Image change detection data

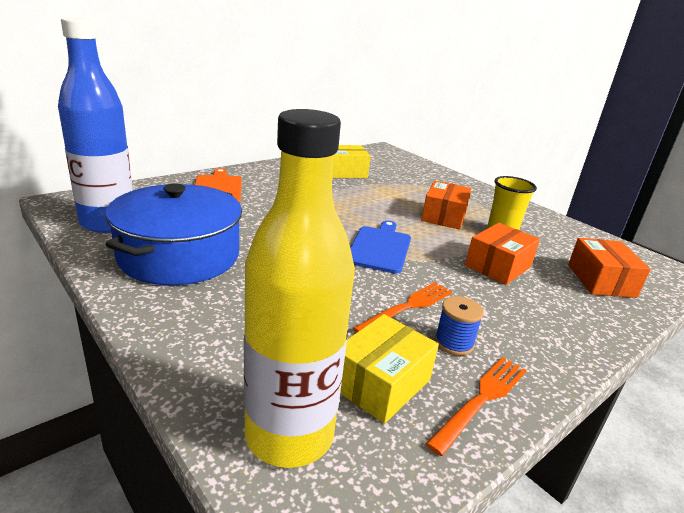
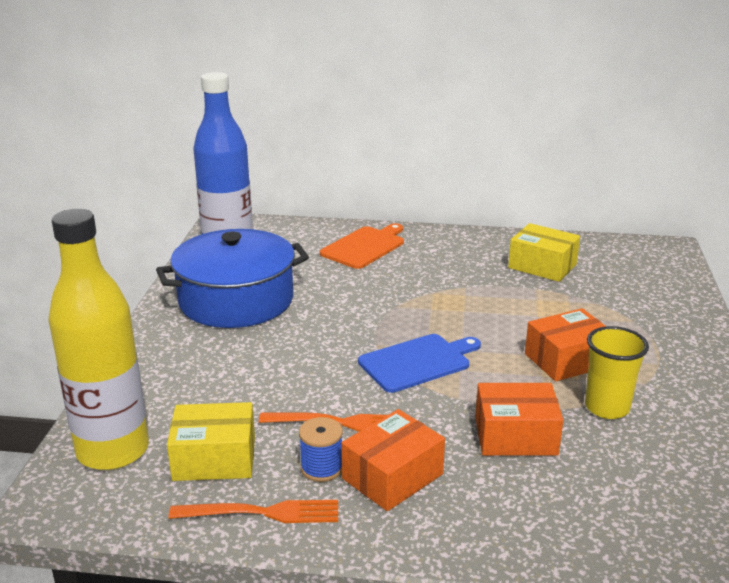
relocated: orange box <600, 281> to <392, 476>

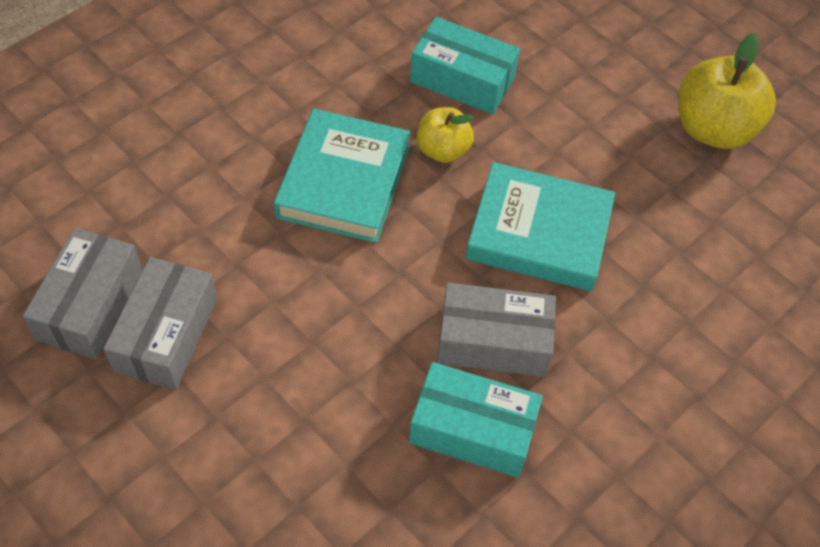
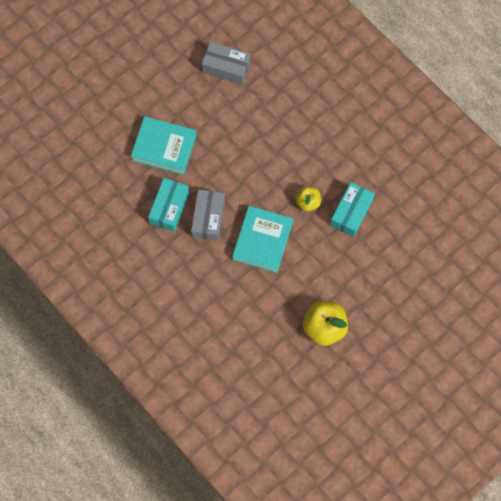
missing: grey box <166, 334>
relocated: turquoise book <344, 181> to <164, 147>

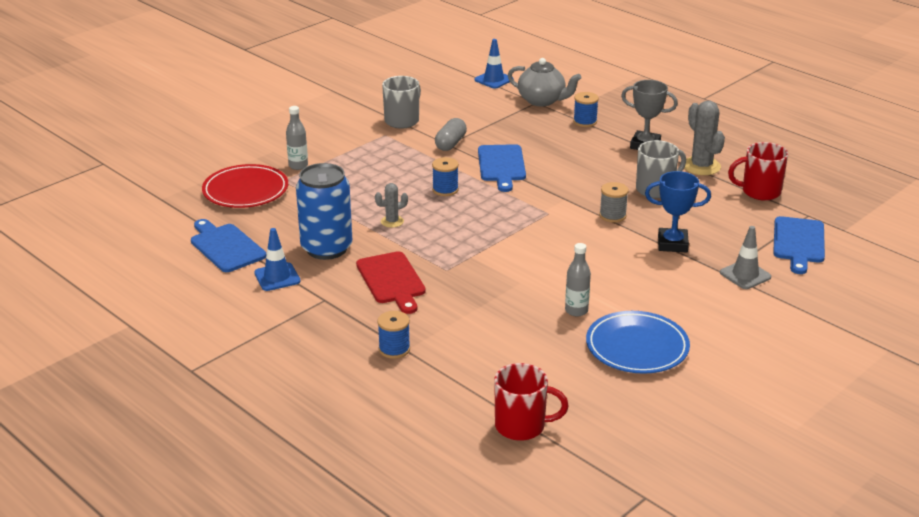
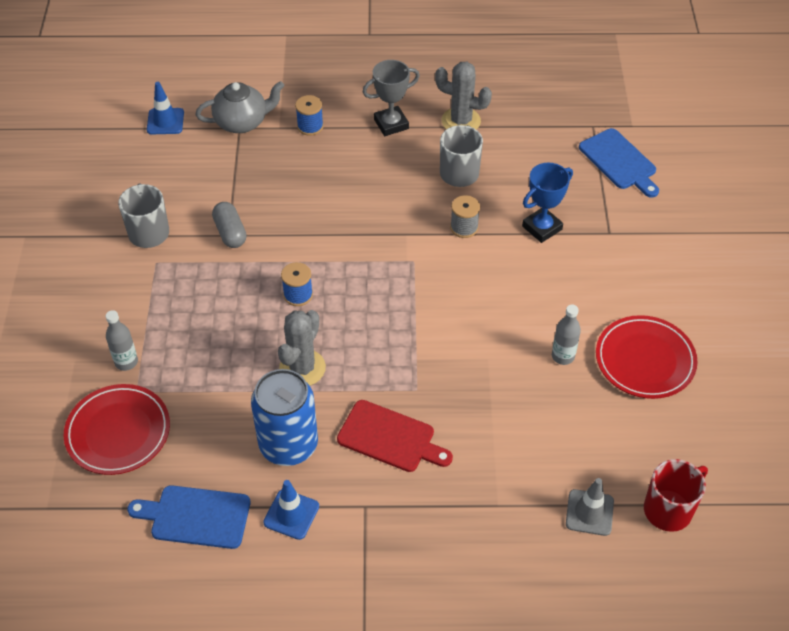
missing: blue spool <394, 349>; blue cutting board <501, 165>; red mug <759, 192>
relocated: grey traffic cone <745, 275> to <589, 512>
colour: blue plate <637, 347> to red plate <645, 360>
size: grey cactus <392, 221> = <302, 368> x1.76

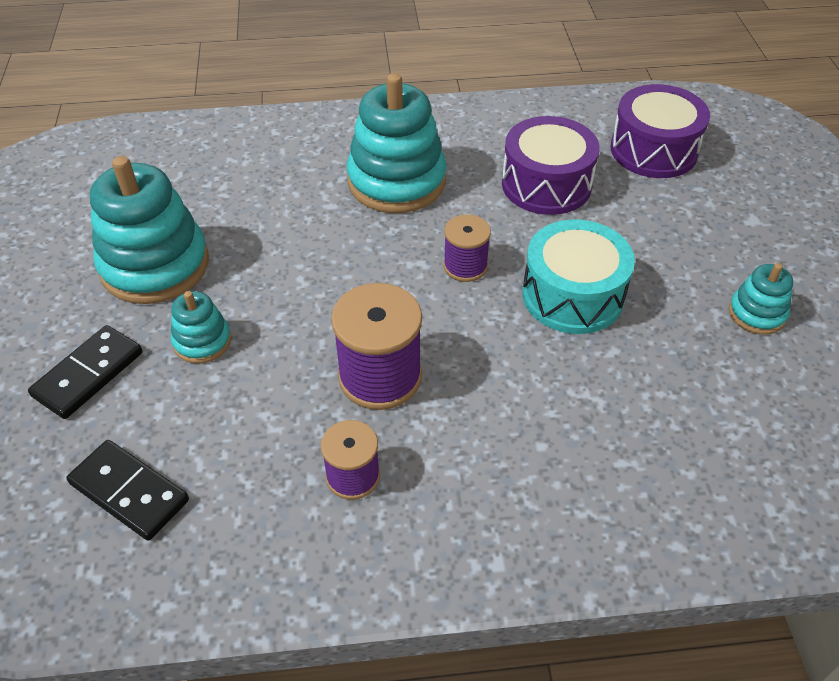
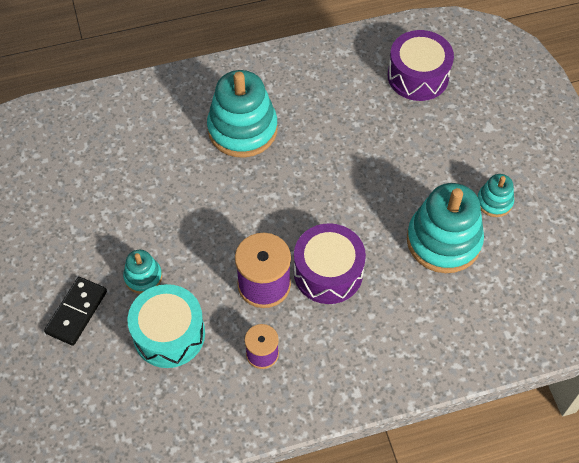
missing: black domino <129, 492>; purple spool <465, 266>
relocated: turquoise stacking toy <155, 265> to <443, 241>; purple drum <546, 184> to <328, 272>; turquoise drum <572, 295> to <169, 334>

• Work item:
Collect every line with the string "relocated" from the records, and copy each.

• Final answer:
relocated: orange box <600, 281> to <392, 476>
relocated: turquoise book <344, 181> to <164, 147>
relocated: grey traffic cone <745, 275> to <589, 512>
relocated: turquoise stacking toy <155, 265> to <443, 241>; purple drum <546, 184> to <328, 272>; turquoise drum <572, 295> to <169, 334>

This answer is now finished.